DATASET RECORDS:
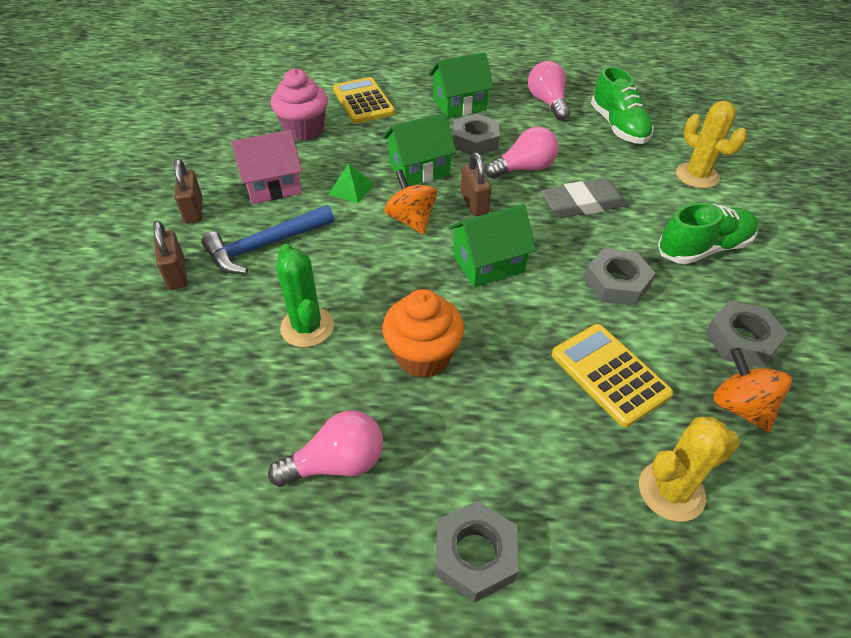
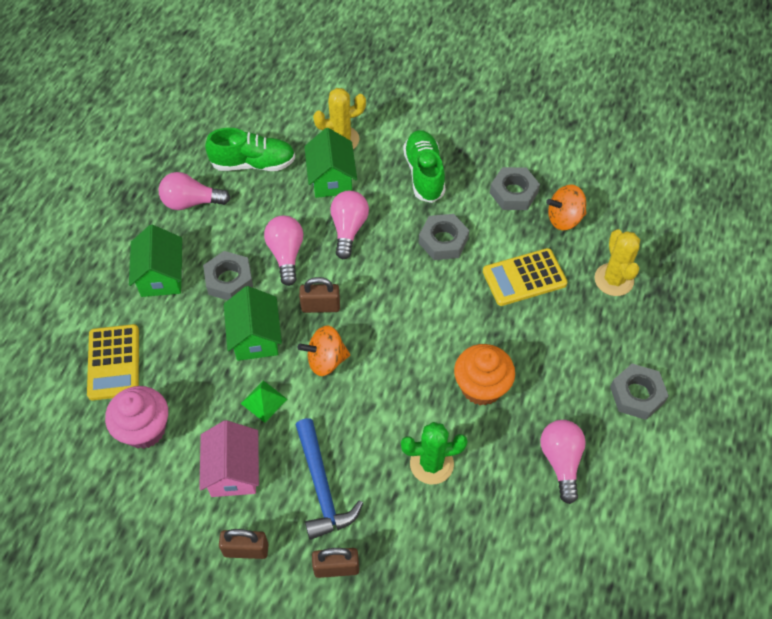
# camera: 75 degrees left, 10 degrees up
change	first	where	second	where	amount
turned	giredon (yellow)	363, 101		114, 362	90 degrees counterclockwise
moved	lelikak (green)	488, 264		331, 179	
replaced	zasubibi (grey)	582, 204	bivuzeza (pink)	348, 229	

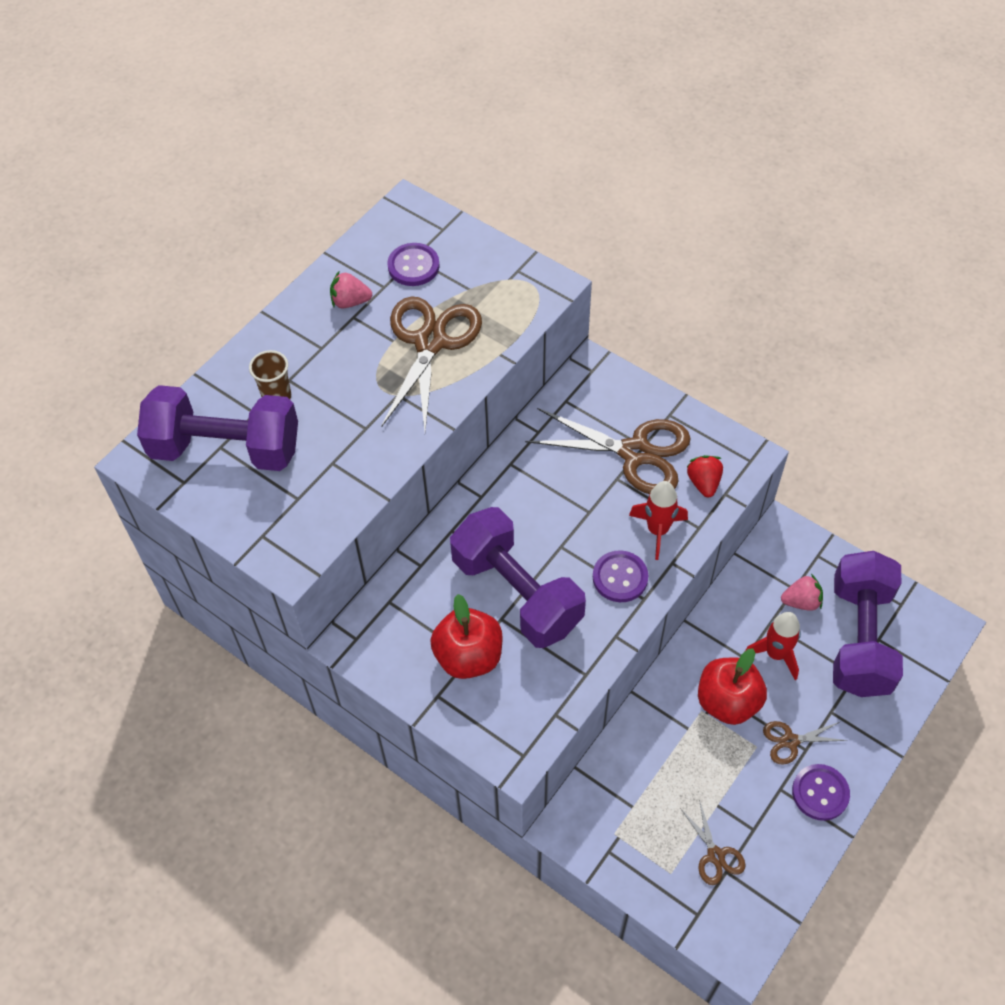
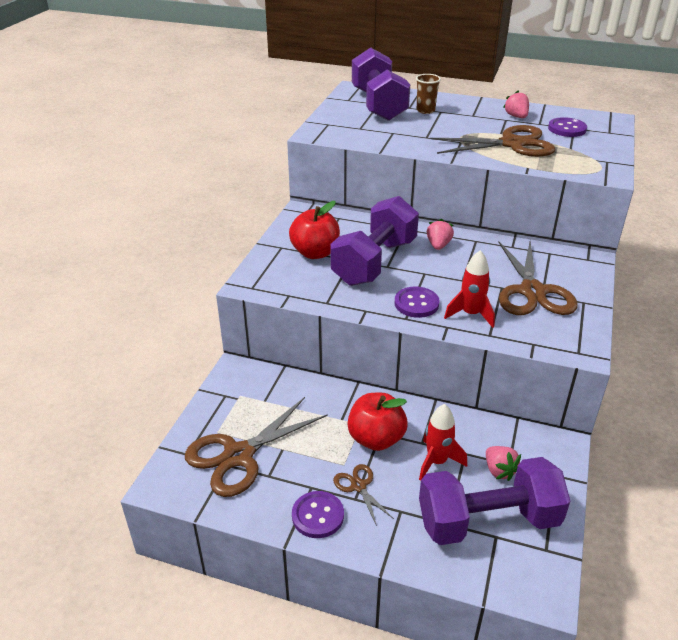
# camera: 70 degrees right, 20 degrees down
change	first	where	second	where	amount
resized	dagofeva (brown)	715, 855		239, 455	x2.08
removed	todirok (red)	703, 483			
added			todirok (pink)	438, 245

WORK TO COMPLETE:
Omitting the pictures, repeat all entries exactly.

SOLUTION TO THIS EXERCISE:
# camera: 75 degrees left, 10 degrees up
change	first	where	second	where	amount
turned	giredon (yellow)	363, 101		114, 362	90 degrees counterclockwise
moved	lelikak (green)	488, 264		331, 179	
replaced	zasubibi (grey)	582, 204	bivuzeza (pink)	348, 229	

# camera: 70 degrees right, 20 degrees down
change	first	where	second	where	amount
resized	dagofeva (brown)	715, 855		239, 455	x2.08
removed	todirok (red)	703, 483			
added			todirok (pink)	438, 245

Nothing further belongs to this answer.